* WHAT YOU NEED TO DO
Among the entries that follow, the required portion opens with the line containing "GAS pin AO: A2 -> 5" and closes with the line containing "SERVO pin VCC: 3V3 -> 5V". Give that portion again exactly, and nothing else.

[Edit difference data]
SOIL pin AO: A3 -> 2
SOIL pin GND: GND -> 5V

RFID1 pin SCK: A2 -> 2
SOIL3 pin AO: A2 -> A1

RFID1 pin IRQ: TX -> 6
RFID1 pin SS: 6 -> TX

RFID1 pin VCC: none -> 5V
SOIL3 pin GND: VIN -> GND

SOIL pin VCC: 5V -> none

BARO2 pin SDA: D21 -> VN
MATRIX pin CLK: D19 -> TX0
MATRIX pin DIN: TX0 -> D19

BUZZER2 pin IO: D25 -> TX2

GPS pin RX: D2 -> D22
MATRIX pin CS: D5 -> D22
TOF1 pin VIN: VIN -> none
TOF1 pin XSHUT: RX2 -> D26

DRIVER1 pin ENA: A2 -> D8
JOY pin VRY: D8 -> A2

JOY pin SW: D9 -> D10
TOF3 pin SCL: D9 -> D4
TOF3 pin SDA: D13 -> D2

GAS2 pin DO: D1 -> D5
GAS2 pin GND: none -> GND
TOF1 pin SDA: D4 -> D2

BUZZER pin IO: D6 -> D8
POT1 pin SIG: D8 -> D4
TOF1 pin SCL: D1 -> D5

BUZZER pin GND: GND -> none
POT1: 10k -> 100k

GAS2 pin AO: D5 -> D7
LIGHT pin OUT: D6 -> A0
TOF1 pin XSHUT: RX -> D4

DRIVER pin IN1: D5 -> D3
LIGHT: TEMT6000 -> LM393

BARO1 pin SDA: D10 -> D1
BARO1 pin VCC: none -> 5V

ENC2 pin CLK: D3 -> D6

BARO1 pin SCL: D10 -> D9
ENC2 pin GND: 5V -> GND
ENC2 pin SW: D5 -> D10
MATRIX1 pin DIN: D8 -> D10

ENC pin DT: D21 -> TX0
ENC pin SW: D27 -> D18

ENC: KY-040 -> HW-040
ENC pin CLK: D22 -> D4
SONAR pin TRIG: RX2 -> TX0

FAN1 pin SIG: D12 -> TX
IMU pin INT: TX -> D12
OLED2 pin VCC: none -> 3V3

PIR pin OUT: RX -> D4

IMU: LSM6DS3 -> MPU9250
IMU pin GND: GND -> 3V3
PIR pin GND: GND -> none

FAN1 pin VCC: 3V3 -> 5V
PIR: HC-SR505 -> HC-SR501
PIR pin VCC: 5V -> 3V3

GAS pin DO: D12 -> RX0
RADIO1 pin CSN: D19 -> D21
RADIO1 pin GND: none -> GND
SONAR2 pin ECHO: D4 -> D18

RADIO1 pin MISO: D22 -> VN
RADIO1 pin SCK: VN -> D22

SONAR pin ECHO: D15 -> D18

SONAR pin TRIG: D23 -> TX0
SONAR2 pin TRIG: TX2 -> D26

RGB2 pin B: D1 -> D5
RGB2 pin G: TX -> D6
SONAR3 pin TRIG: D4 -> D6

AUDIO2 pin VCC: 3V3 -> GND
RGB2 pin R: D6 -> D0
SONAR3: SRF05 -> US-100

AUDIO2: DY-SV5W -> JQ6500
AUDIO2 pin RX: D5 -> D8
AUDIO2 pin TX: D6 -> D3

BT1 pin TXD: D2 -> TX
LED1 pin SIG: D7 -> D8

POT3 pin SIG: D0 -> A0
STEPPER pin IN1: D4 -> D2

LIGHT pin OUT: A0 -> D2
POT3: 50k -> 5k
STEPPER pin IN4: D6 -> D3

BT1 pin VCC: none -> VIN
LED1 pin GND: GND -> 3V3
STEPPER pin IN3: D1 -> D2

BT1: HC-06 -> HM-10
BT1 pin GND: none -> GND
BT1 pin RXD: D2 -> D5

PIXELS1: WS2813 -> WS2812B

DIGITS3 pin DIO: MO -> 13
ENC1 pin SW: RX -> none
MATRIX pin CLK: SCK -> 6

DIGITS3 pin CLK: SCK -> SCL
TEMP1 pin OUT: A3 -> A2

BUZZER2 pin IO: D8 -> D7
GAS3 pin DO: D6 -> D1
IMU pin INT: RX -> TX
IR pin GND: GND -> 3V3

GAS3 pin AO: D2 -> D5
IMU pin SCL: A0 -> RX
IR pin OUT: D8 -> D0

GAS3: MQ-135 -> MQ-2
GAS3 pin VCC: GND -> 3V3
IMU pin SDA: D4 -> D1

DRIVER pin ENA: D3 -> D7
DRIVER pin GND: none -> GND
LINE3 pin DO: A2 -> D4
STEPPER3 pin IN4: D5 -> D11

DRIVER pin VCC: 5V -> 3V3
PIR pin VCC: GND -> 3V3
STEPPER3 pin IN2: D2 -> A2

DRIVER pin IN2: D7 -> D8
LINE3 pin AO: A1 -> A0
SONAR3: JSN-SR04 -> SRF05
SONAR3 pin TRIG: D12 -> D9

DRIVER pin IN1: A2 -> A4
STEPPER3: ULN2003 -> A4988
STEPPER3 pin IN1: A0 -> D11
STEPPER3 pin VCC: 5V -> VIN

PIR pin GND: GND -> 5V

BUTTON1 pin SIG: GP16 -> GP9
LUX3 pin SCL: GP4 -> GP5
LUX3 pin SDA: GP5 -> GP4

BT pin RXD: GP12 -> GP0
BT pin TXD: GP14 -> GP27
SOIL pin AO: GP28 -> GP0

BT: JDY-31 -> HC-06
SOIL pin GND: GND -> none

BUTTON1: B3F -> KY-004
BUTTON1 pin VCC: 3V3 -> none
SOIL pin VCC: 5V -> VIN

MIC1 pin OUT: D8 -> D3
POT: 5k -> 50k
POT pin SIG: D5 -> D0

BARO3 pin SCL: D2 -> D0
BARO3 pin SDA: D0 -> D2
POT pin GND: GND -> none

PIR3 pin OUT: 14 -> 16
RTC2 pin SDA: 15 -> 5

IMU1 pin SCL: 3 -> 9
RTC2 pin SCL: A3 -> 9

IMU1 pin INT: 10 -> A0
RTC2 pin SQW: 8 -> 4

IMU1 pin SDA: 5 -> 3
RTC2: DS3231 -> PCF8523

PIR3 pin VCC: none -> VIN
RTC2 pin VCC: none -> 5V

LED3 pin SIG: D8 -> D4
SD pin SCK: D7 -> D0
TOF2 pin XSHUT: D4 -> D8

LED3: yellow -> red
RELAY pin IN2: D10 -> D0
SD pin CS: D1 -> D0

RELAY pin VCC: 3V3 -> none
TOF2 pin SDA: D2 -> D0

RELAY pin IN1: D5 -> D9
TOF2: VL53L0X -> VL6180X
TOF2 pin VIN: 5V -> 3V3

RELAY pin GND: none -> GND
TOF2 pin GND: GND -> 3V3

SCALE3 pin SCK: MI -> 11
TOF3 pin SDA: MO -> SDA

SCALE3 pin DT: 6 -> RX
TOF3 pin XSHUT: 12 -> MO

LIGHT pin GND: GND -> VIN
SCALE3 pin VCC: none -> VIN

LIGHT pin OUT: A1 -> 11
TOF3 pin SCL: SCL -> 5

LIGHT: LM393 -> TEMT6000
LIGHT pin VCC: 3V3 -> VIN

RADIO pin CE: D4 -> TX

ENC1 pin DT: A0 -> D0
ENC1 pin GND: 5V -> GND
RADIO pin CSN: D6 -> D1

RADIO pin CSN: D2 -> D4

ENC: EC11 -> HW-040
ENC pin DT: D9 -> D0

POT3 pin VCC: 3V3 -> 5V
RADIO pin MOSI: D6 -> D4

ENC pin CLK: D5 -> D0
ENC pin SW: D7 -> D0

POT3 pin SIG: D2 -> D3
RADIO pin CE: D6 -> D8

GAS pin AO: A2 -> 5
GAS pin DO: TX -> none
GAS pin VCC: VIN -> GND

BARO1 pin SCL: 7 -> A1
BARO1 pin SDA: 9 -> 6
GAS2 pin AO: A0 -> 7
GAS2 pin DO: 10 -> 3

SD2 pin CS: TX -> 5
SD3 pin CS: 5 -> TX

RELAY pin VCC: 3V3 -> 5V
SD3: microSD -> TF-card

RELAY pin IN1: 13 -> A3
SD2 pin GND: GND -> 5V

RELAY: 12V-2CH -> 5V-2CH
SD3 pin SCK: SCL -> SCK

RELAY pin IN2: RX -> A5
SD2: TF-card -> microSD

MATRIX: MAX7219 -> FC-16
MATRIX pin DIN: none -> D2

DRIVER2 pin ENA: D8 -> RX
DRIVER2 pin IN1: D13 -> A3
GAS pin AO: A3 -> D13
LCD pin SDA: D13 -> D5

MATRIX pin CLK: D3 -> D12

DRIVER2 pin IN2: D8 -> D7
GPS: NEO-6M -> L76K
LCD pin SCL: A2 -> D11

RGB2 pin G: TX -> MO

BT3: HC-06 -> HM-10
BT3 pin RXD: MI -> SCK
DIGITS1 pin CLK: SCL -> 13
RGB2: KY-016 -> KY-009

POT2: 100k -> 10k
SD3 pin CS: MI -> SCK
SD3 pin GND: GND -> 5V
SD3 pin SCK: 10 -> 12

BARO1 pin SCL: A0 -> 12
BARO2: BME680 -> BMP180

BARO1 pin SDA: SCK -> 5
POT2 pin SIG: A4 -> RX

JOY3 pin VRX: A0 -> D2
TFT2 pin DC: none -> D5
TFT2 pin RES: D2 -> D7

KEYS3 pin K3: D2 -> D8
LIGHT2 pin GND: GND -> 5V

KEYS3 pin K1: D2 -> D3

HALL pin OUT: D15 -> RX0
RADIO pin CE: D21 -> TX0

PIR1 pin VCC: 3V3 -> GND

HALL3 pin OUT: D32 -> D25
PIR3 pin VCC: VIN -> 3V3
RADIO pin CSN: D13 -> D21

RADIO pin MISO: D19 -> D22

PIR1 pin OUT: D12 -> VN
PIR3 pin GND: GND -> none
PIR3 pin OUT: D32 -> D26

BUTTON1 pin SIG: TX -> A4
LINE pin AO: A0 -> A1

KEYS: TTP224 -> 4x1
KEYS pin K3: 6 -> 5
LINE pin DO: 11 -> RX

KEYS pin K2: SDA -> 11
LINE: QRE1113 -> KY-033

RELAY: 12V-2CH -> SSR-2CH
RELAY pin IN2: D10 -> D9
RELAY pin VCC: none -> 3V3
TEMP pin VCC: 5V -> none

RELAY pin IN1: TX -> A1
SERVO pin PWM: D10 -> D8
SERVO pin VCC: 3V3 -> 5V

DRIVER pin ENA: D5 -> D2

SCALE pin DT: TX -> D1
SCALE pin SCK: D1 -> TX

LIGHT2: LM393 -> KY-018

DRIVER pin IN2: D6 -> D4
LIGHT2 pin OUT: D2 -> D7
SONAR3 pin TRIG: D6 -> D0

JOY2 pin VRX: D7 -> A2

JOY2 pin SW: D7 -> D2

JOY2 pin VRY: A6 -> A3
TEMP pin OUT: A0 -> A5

* TASK OUTPUT
GAS pin AO: A2 -> 5
GAS pin DO: TX -> none
GAS pin VCC: VIN -> GND

BARO1 pin SCL: 7 -> A1
BARO1 pin SDA: 9 -> 6
GAS2 pin AO: A0 -> 7
GAS2 pin DO: 10 -> 3

SD2 pin CS: TX -> 5
SD3 pin CS: 5 -> TX

RELAY pin VCC: 3V3 -> 5V
SD3: microSD -> TF-card

RELAY pin IN1: 13 -> A3
SD2 pin GND: GND -> 5V

RELAY: 12V-2CH -> 5V-2CH
SD3 pin SCK: SCL -> SCK

RELAY pin IN2: RX -> A5
SD2: TF-card -> microSD

MATRIX: MAX7219 -> FC-16
MATRIX pin DIN: none -> D2

DRIVER2 pin ENA: D8 -> RX
DRIVER2 pin IN1: D13 -> A3
GAS pin AO: A3 -> D13
LCD pin SDA: D13 -> D5

MATRIX pin CLK: D3 -> D12

DRIVER2 pin IN2: D8 -> D7
GPS: NEO-6M -> L76K
LCD pin SCL: A2 -> D11

RGB2 pin G: TX -> MO

BT3: HC-06 -> HM-10
BT3 pin RXD: MI -> SCK
DIGITS1 pin CLK: SCL -> 13
RGB2: KY-016 -> KY-009

POT2: 100k -> 10k
SD3 pin CS: MI -> SCK
SD3 pin GND: GND -> 5V
SD3 pin SCK: 10 -> 12

BARO1 pin SCL: A0 -> 12
BARO2: BME680 -> BMP180

BARO1 pin SDA: SCK -> 5
POT2 pin SIG: A4 -> RX

JOY3 pin VRX: A0 -> D2
TFT2 pin DC: none -> D5
TFT2 pin RES: D2 -> D7

KEYS3 pin K3: D2 -> D8
LIGHT2 pin GND: GND -> 5V

KEYS3 pin K1: D2 -> D3

HALL pin OUT: D15 -> RX0
RADIO pin CE: D21 -> TX0

PIR1 pin VCC: 3V3 -> GND

HALL3 pin OUT: D32 -> D25
PIR3 pin VCC: VIN -> 3V3
RADIO pin CSN: D13 -> D21

RADIO pin MISO: D19 -> D22

PIR1 pin OUT: D12 -> VN
PIR3 pin GND: GND -> none
PIR3 pin OUT: D32 -> D26

BUTTON1 pin SIG: TX -> A4
LINE pin AO: A0 -> A1

KEYS: TTP224 -> 4x1
KEYS pin K3: 6 -> 5
LINE pin DO: 11 -> RX

KEYS pin K2: SDA -> 11
LINE: QRE1113 -> KY-033

RELAY: 12V-2CH -> SSR-2CH
RELAY pin IN2: D10 -> D9
RELAY pin VCC: none -> 3V3
TEMP pin VCC: 5V -> none

RELAY pin IN1: TX -> A1
SERVO pin PWM: D10 -> D8
SERVO pin VCC: 3V3 -> 5V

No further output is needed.